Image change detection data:
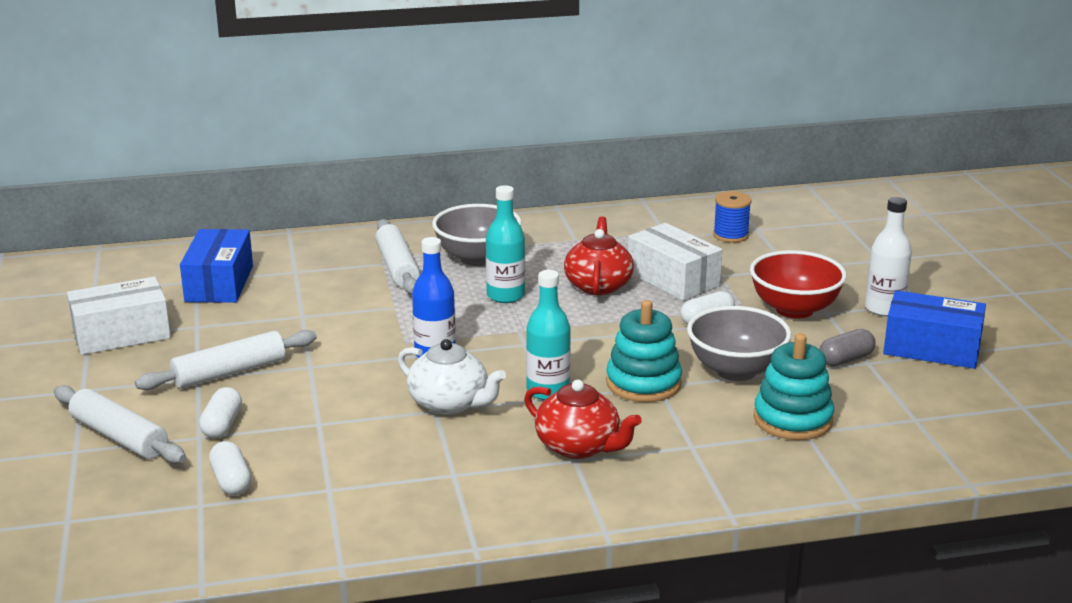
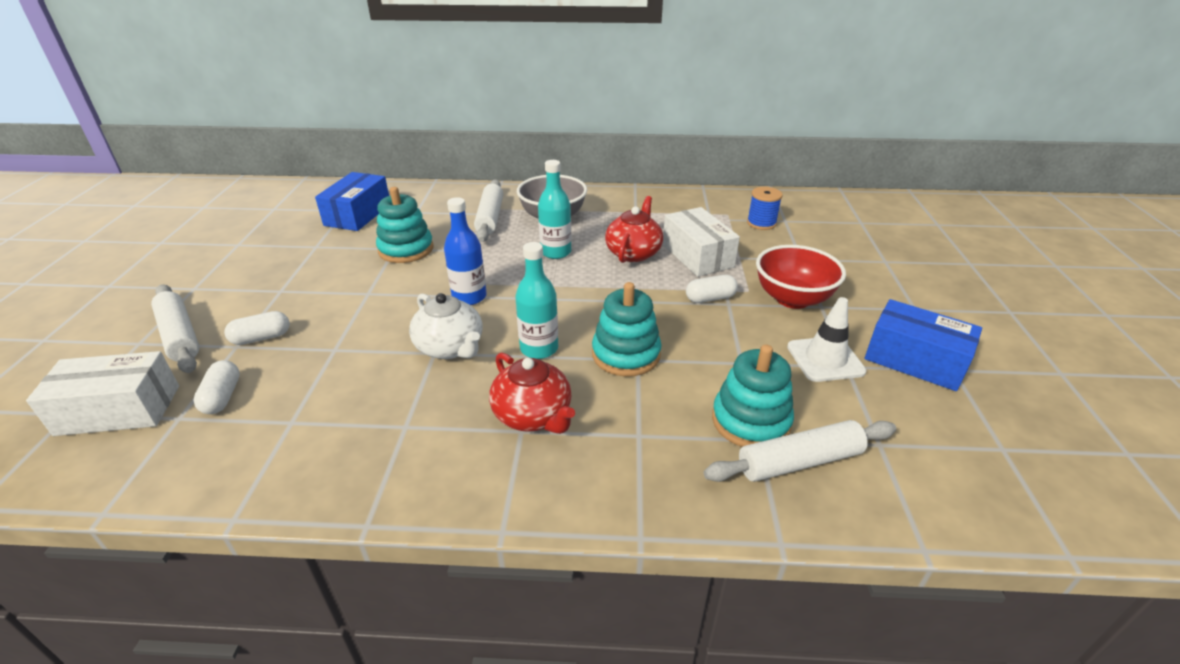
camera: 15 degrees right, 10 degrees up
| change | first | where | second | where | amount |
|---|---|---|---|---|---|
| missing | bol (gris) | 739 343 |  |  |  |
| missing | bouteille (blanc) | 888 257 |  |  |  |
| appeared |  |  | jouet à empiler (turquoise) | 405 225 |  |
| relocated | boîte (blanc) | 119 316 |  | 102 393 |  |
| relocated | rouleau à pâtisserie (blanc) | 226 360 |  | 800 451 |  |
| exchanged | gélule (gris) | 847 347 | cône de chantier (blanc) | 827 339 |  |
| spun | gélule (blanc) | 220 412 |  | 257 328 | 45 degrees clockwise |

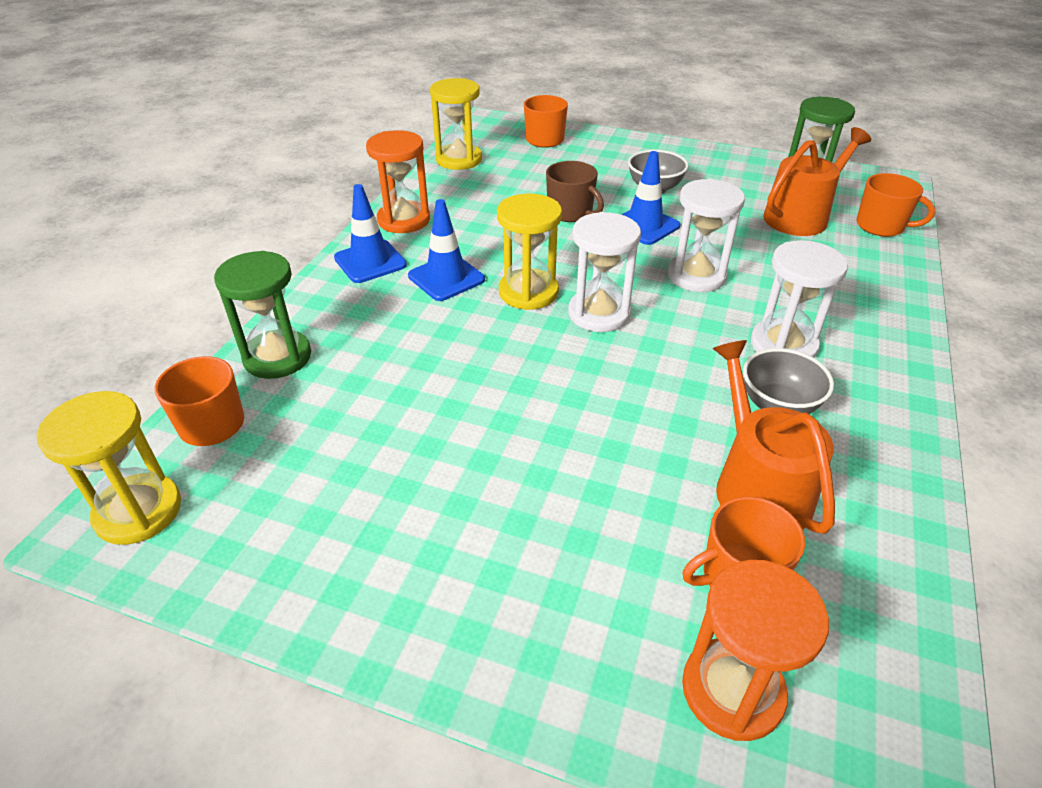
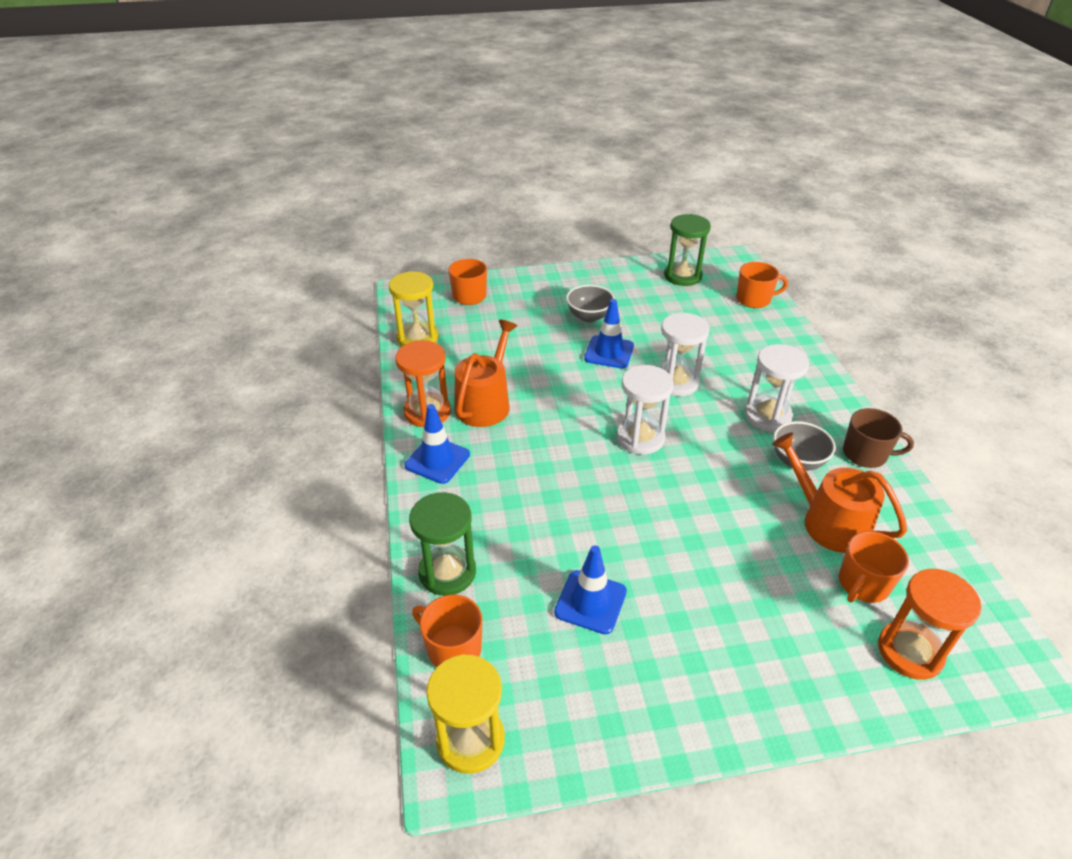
camera: 30 degrees left, 0 degrees up
| change | first | where | second | where | amount |
|---|---|---|---|---|---|
| missing | sablier (jaune) | 529 252 |  |  |  |
| relocated | cône de chantier (bleu) | 446 250 |  | 590 590 |  |
| relocated | tasse (marron) | 575 191 |  | 878 438 |  |
| relocated | arrosoir (orange) | 817 181 |  | 486 373 |  |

> _TASK ITEM_:
Although the records contain pictures, only the text should be copied, exactly as it stands.

> _YOUR SOLUTION_:
camera: 15 degrees right, 10 degrees up
| change | first | where | second | where | amount |
|---|---|---|---|---|---|
| missing | bol (gris) | 739 343 |  |  |  |
| missing | bouteille (blanc) | 888 257 |  |  |  |
| appeared |  |  | jouet à empiler (turquoise) | 405 225 |  |
| relocated | boîte (blanc) | 119 316 |  | 102 393 |  |
| relocated | rouleau à pâtisserie (blanc) | 226 360 |  | 800 451 |  |
| exchanged | gélule (gris) | 847 347 | cône de chantier (blanc) | 827 339 |  |
| spun | gélule (blanc) | 220 412 |  | 257 328 | 45 degrees clockwise |

camera: 30 degrees left, 0 degrees up
| change | first | where | second | where | amount |
|---|---|---|---|---|---|
| missing | sablier (jaune) | 529 252 |  |  |  |
| relocated | cône de chantier (bleu) | 446 250 |  | 590 590 |  |
| relocated | tasse (marron) | 575 191 |  | 878 438 |  |
| relocated | arrosoir (orange) | 817 181 |  | 486 373 |  |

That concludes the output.